What is required →
Scan the listing below. Copy each line that contains "DGND".

The data →
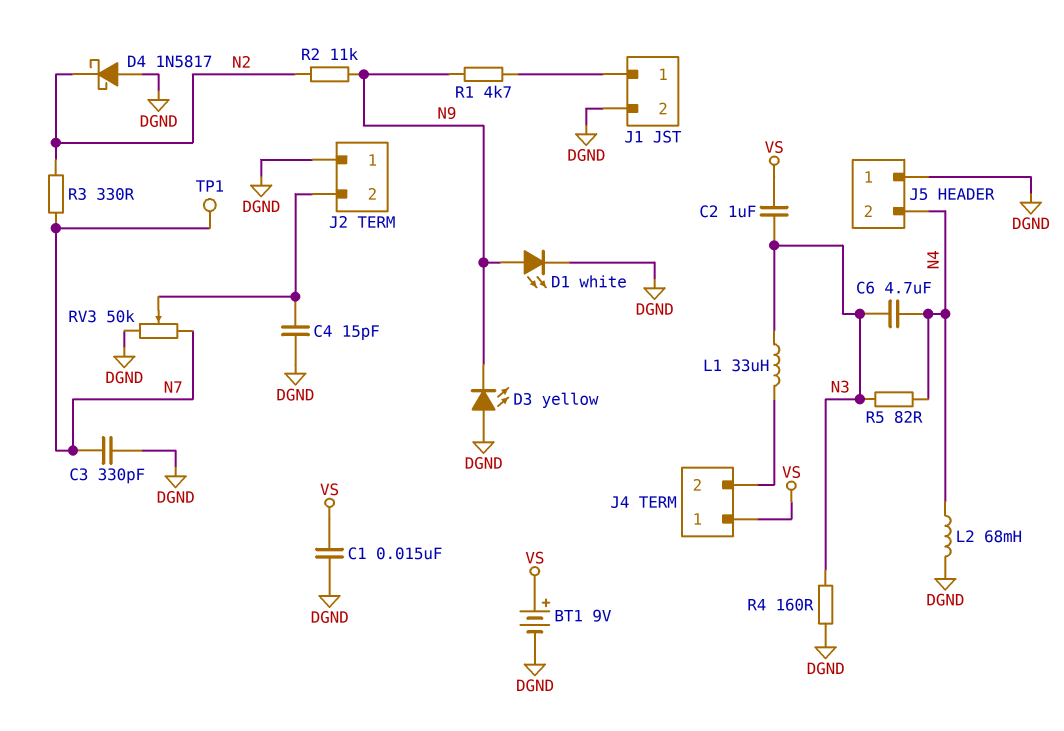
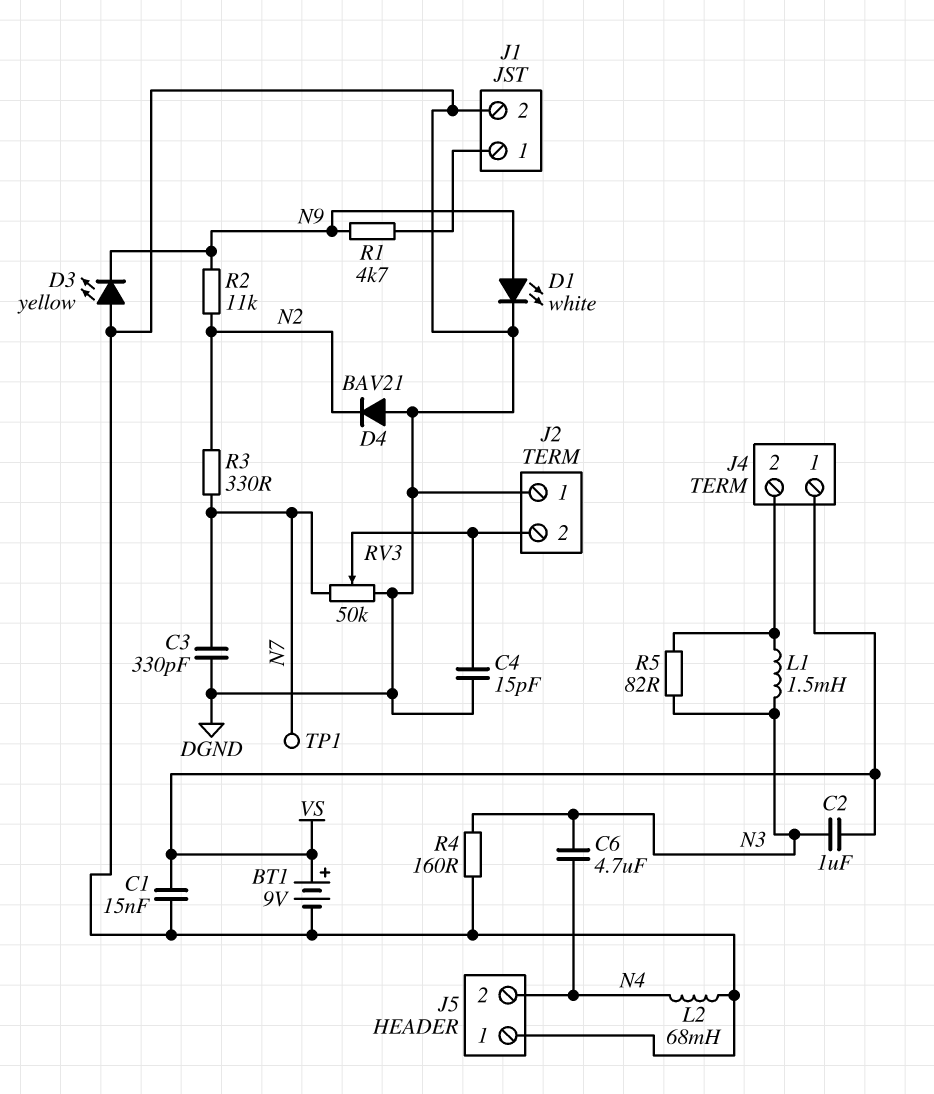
D4: schottky 1N5817 (A DGND, K N2) -> diode BAV21 (A DGND, K N2)
L1: 33uH (J4/2, N3) -> 1.5mH (J4/2, N3)
R5: 82 (N3, N4) -> 82 (J4/2, N3)

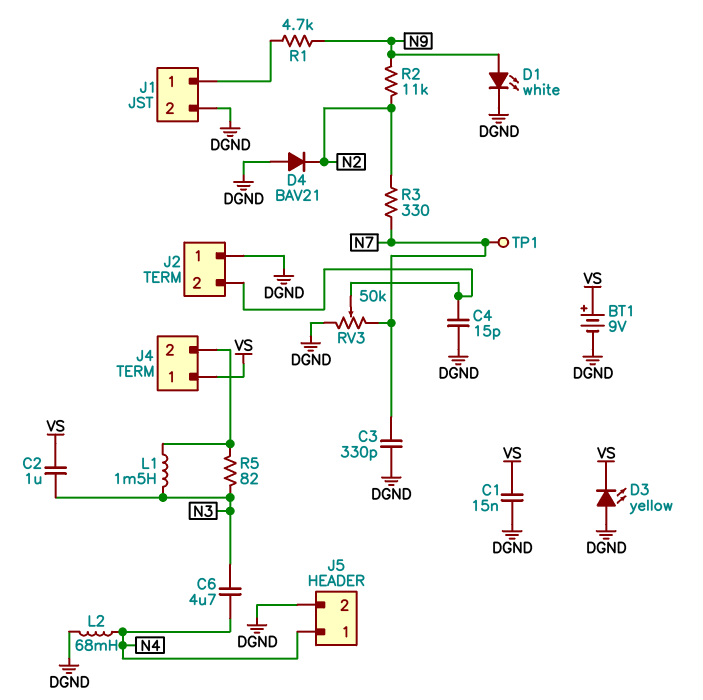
D3: LED yellow (A DGND, K N9) -> LED yellow (A DGND, K VS)
J5 pin 1: DGND -> N4
J5 pin 2: N4 -> DGND
R4: 160 (DGND, N3) -> none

Result for this task →
D4: schottky 1N5817 (A DGND, K N2) -> diode BAV21 (A DGND, K N2)
D3: LED yellow (A DGND, K N9) -> LED yellow (A DGND, K VS)
J5 pin 1: DGND -> N4
J5 pin 2: N4 -> DGND
R4: 160 (DGND, N3) -> none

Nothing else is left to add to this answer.